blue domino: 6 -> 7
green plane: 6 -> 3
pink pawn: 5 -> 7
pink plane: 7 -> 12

_ _ _ _

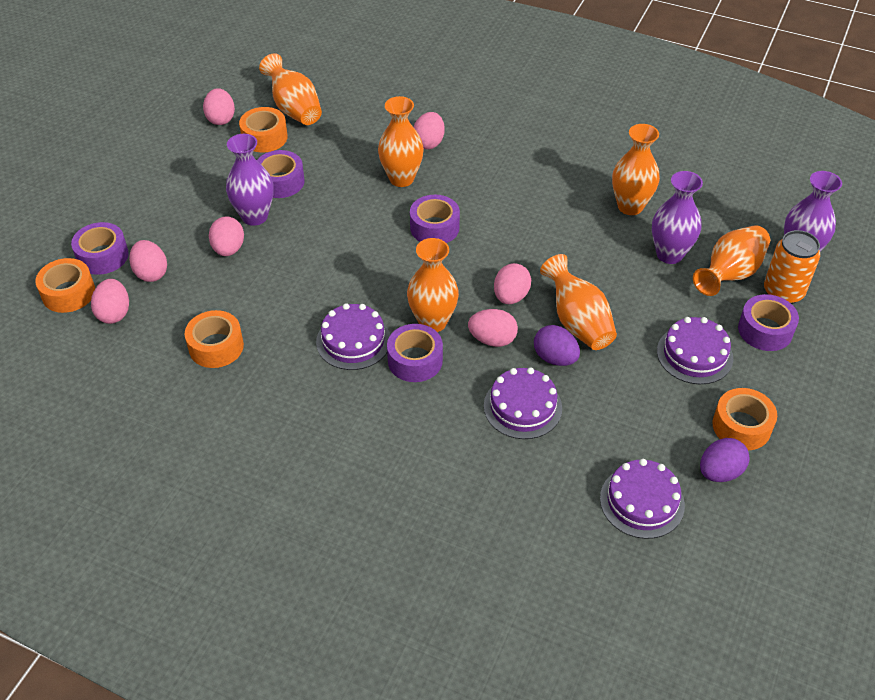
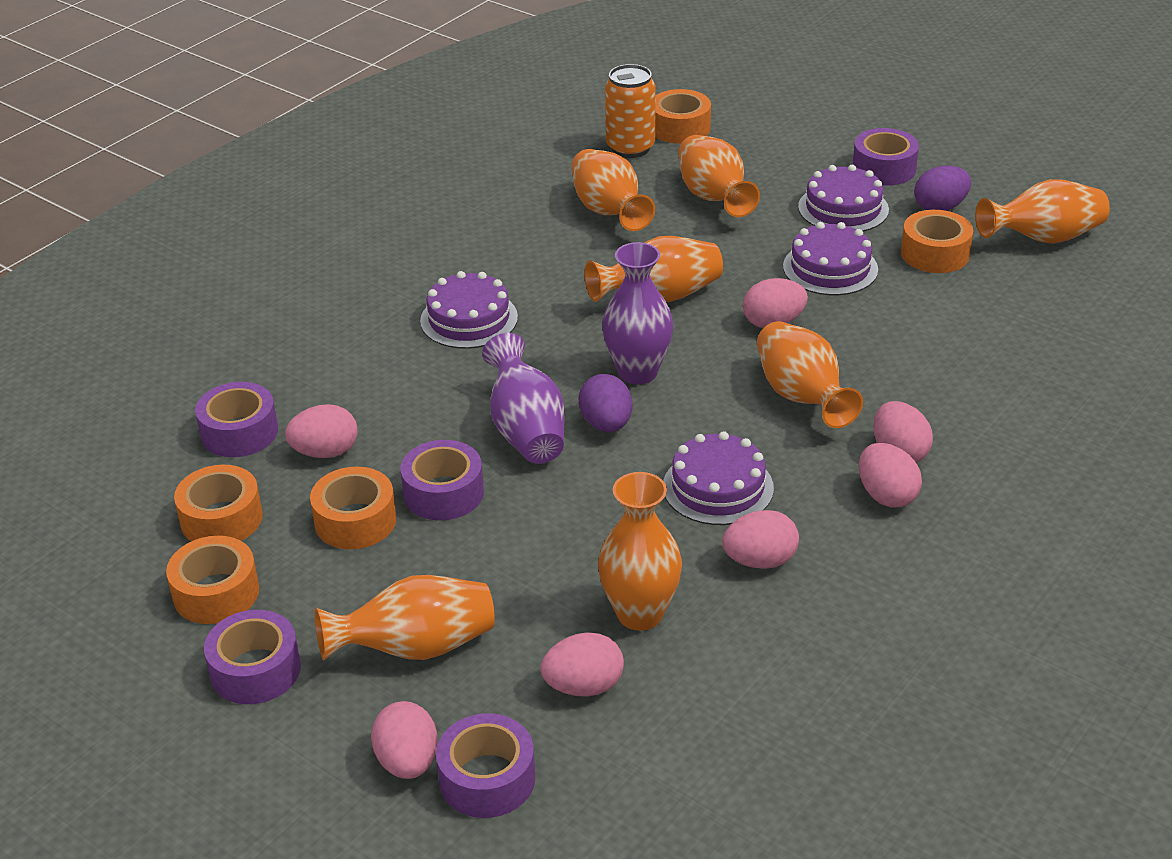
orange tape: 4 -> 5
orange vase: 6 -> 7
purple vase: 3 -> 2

_ _ _ _

- TASK TO COMPLETE -
Return exactly the lines above from the line that has "blue domino: 6 -> 7" through the line that has "pink plane: 7 -> 12", inclusive, and nothing else.

- SOLVED PROBLEM -
blue domino: 6 -> 7
green plane: 6 -> 3
pink pawn: 5 -> 7
pink plane: 7 -> 12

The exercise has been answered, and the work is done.